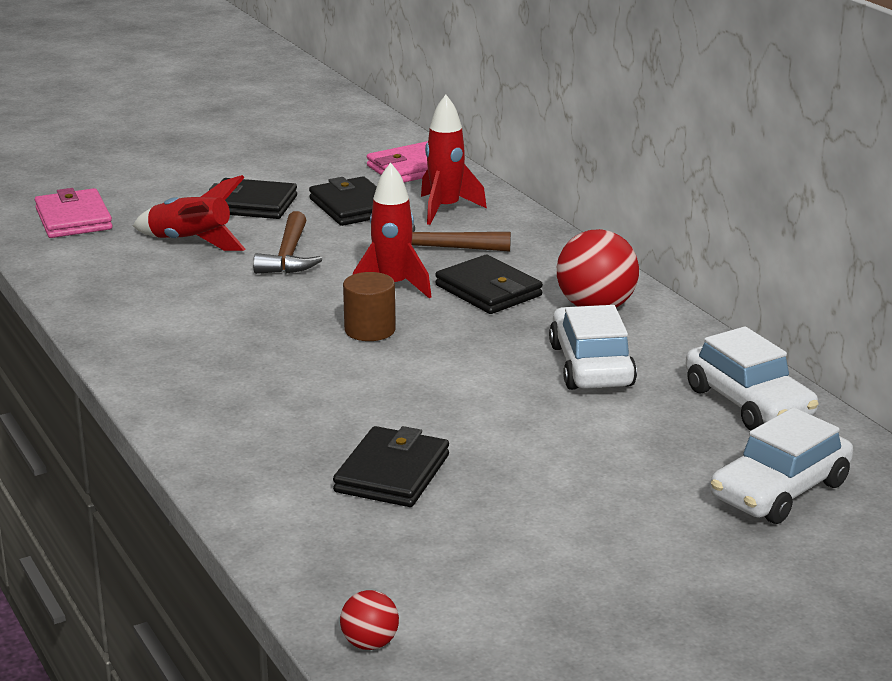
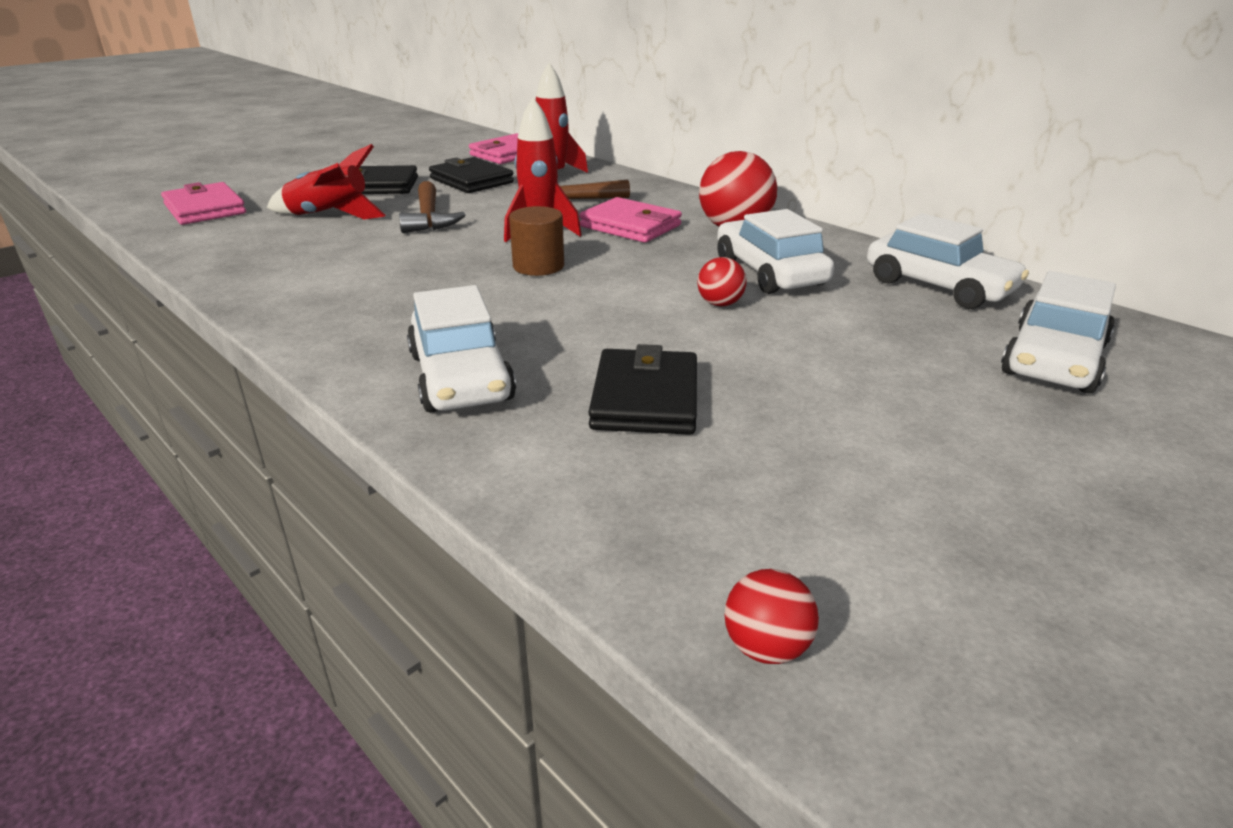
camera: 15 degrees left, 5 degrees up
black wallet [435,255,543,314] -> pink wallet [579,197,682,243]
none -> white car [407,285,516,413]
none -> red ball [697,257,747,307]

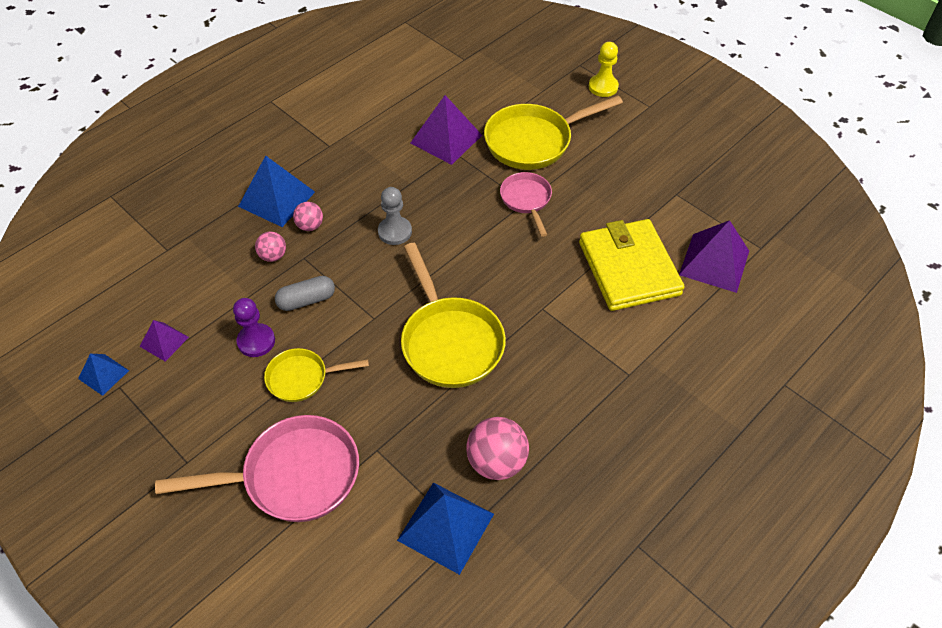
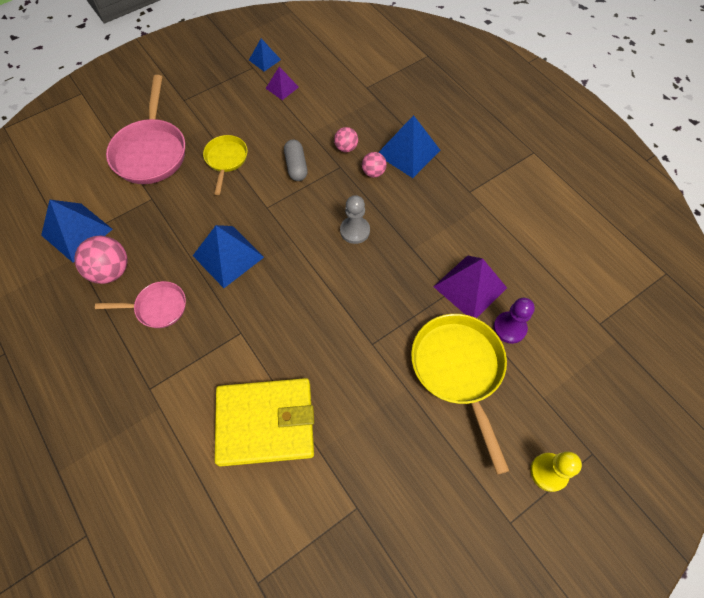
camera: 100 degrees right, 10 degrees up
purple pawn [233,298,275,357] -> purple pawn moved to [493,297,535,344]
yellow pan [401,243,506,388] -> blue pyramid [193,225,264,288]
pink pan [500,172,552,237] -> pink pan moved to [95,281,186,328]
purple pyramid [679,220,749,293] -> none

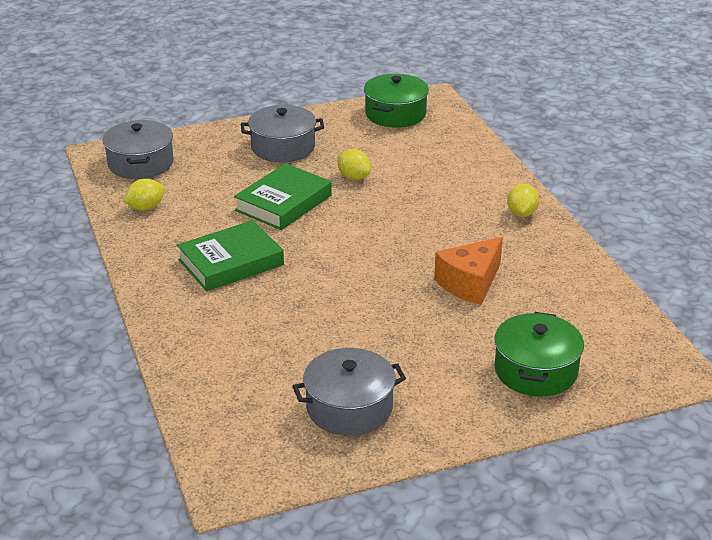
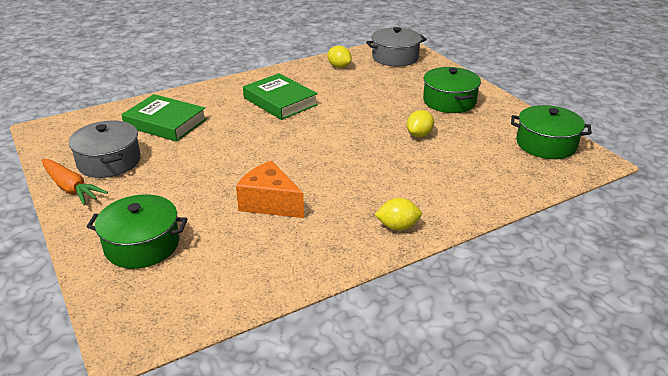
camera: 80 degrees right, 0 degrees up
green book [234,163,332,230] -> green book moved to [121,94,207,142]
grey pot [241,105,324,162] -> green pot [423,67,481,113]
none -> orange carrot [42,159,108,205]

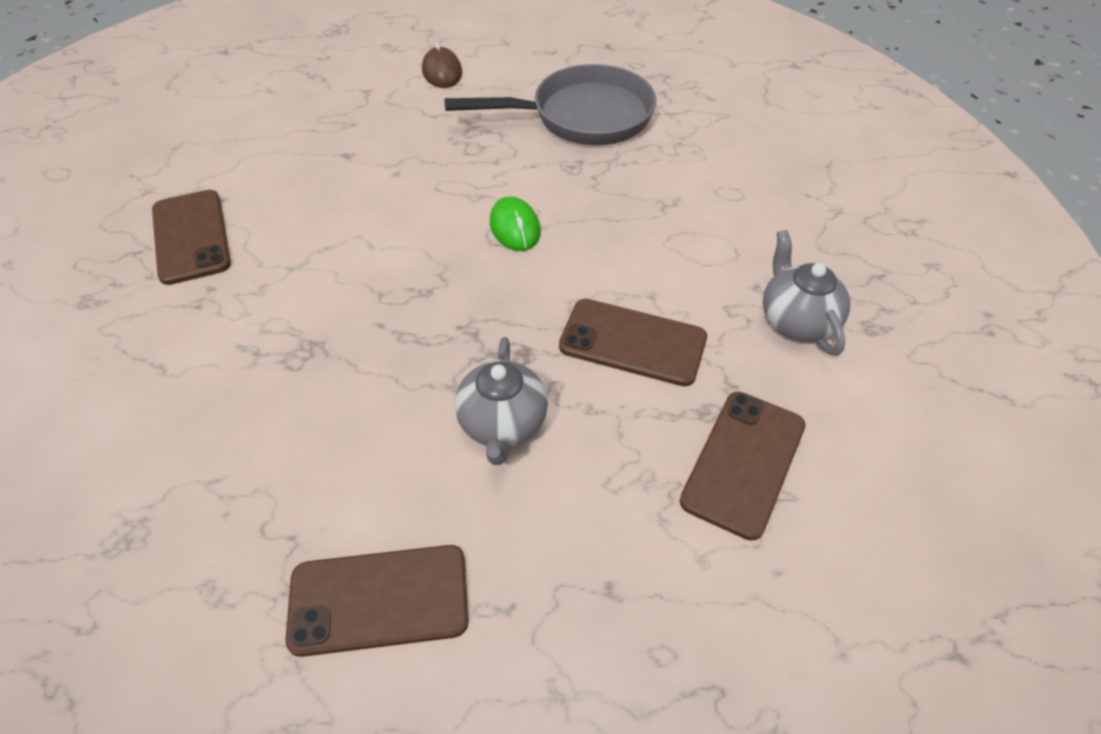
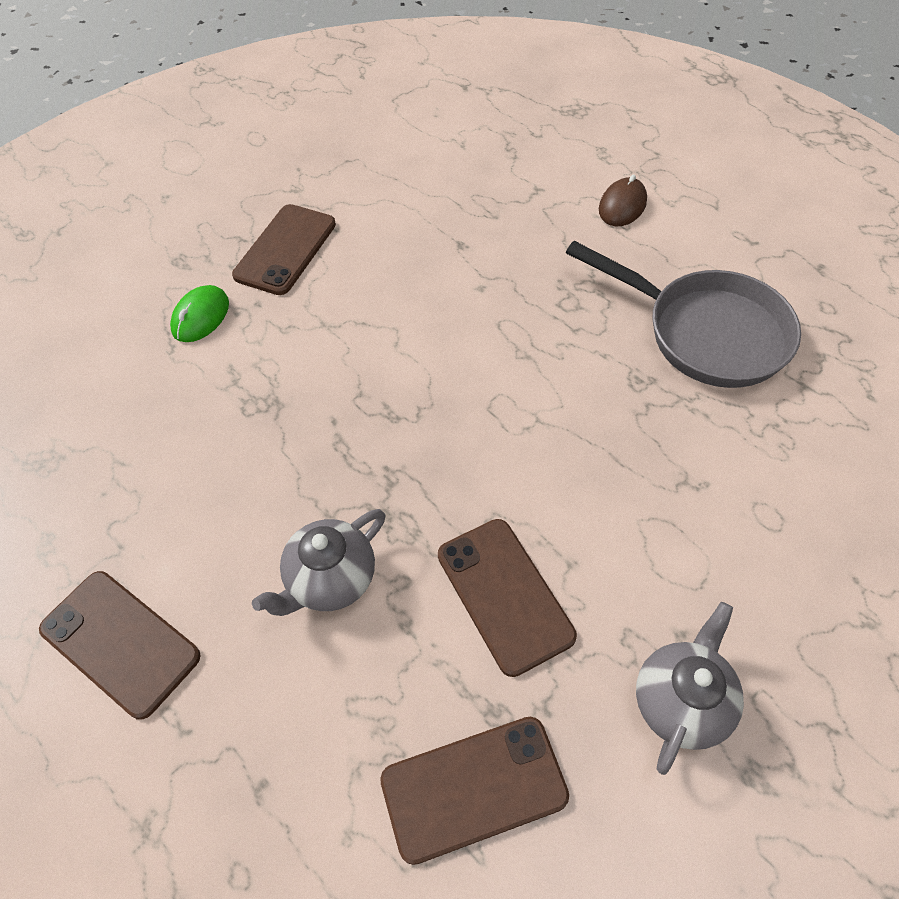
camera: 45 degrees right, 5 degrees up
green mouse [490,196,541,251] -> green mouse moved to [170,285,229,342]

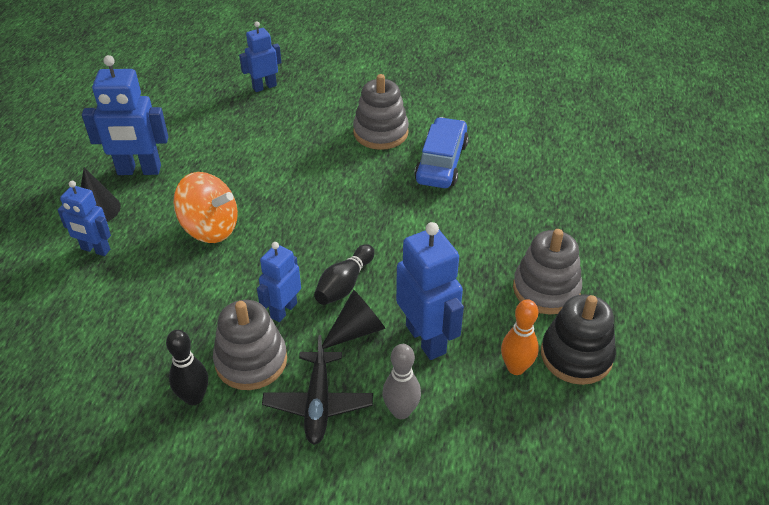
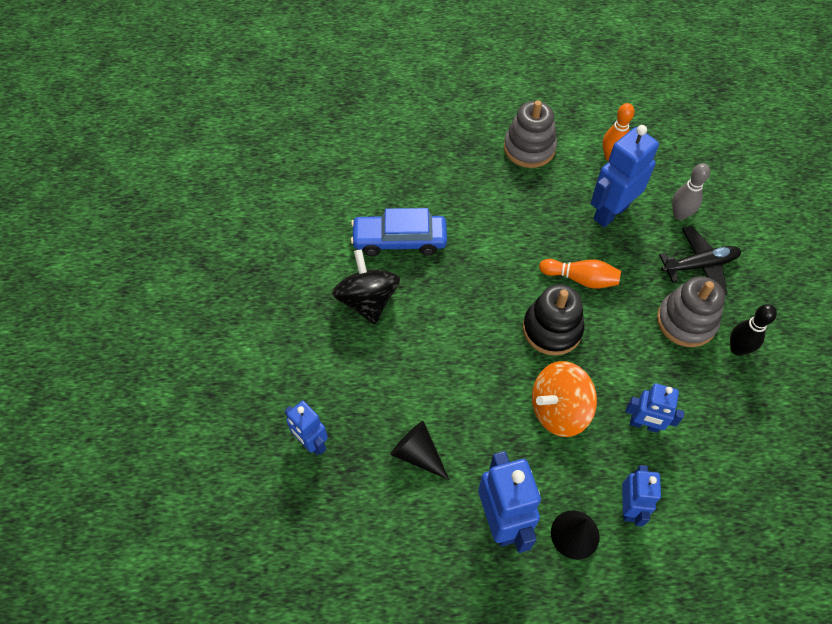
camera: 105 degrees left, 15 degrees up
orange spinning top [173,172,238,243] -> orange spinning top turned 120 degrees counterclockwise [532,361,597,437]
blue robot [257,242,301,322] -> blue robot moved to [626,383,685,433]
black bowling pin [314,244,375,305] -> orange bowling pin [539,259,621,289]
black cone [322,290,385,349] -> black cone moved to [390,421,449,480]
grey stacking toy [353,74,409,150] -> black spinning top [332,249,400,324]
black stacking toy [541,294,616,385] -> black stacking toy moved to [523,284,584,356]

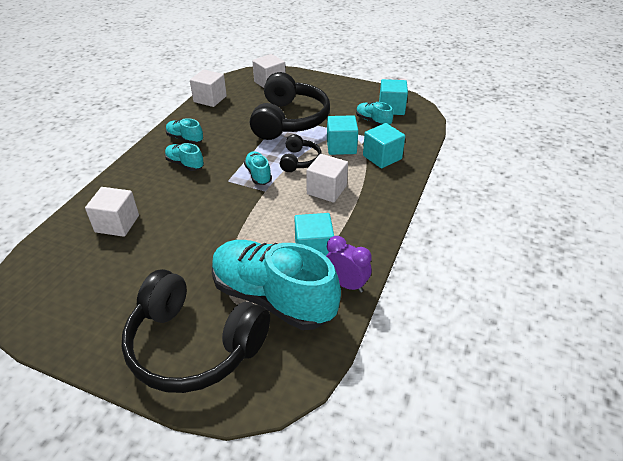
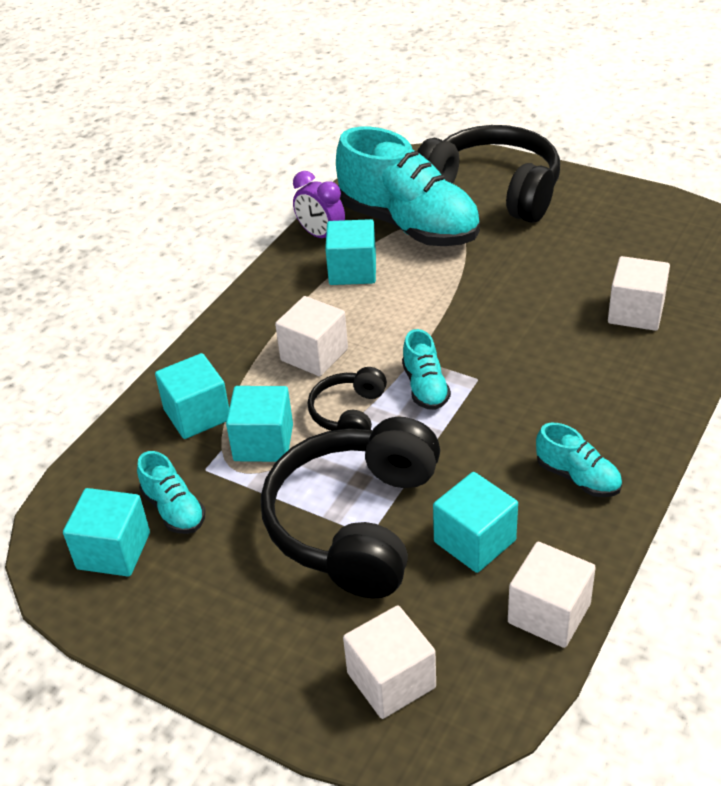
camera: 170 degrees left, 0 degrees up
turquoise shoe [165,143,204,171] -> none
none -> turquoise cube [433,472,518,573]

————

* [What is being asked]:
Each of the lines above should be transcribed exactly; no image is to be copied.

* [Reply]:
camera: 15 degrees left, 5 degrees up
black wallet [435,255,543,314] -> pink wallet [579,197,682,243]
none -> white car [407,285,516,413]
none -> red ball [697,257,747,307]

camera: 100 degrees right, 10 degrees up
purple pawn [233,298,275,357] -> purple pawn moved to [493,297,535,344]
yellow pan [401,243,506,388] -> blue pyramid [193,225,264,288]
pink pan [500,172,552,237] -> pink pan moved to [95,281,186,328]
purple pyramid [679,220,749,293] -> none

camera: 80 degrees right, 0 degrees up
green book [234,163,332,230] -> green book moved to [121,94,207,142]
grey pot [241,105,324,162] -> green pot [423,67,481,113]
none -> orange carrot [42,159,108,205]

camera: 45 degrees right, 5 degrees up
green mouse [490,196,541,251] -> green mouse moved to [170,285,229,342]

camera: 105 degrees left, 15 degrees up
orange spinning top [173,172,238,243] -> orange spinning top turned 120 degrees counterclockwise [532,361,597,437]
blue robot [257,242,301,322] -> blue robot moved to [626,383,685,433]
black bowling pin [314,244,375,305] -> orange bowling pin [539,259,621,289]
black cone [322,290,385,349] -> black cone moved to [390,421,449,480]
grey stacking toy [353,74,409,150] -> black spinning top [332,249,400,324]
black stacking toy [541,294,616,385] -> black stacking toy moved to [523,284,584,356]

camera: 170 degrees left, 0 degrees up
turquoise shoe [165,143,204,171] -> none
none -> turquoise cube [433,472,518,573]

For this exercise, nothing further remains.